### TASK OBJECTIVE
In the entries below, find every line with "grey" and copy it.

### EXTRACTED MATERIAL
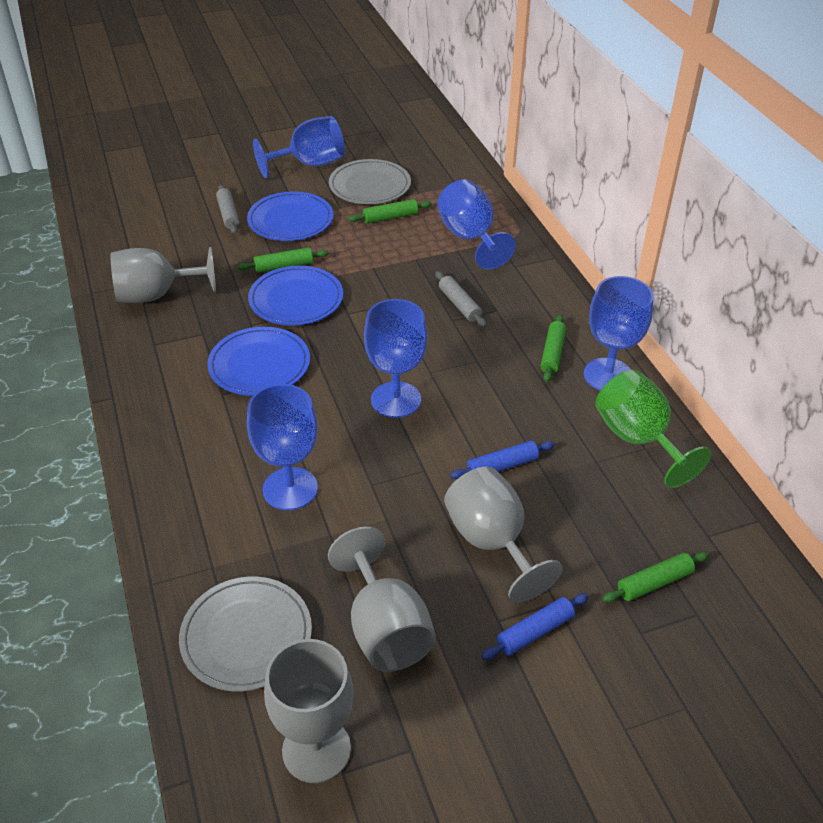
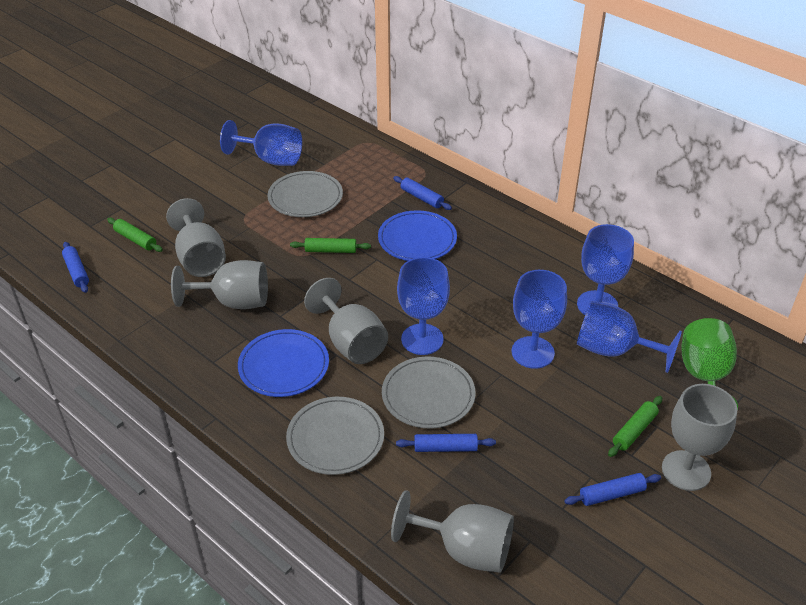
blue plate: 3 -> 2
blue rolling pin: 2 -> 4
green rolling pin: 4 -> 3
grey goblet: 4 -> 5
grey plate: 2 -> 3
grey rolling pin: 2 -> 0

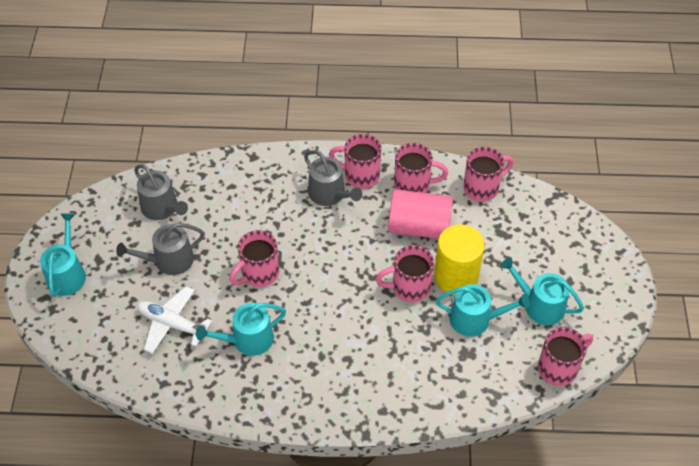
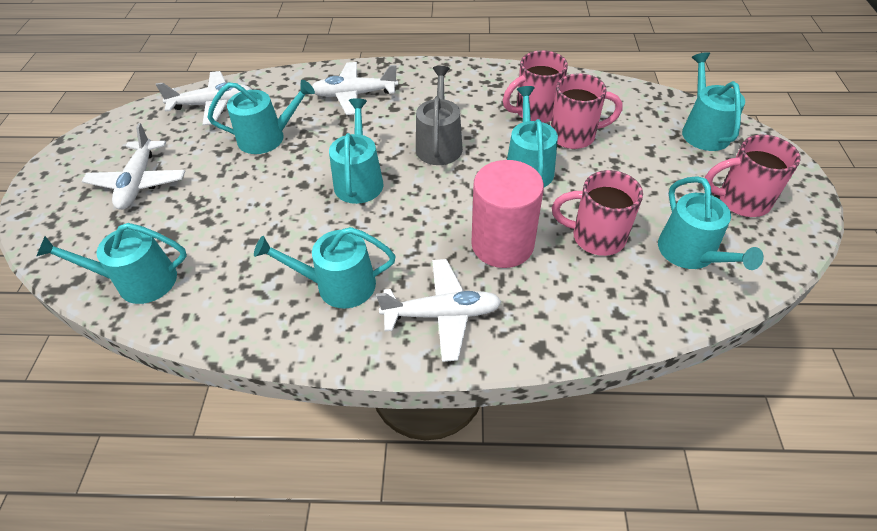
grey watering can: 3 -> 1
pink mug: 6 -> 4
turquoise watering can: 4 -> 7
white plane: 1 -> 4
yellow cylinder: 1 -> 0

### RESPONSE BELOW
grey goblet: 4 -> 5
grey plate: 2 -> 3
grey rolling pin: 2 -> 0
grey watering can: 3 -> 1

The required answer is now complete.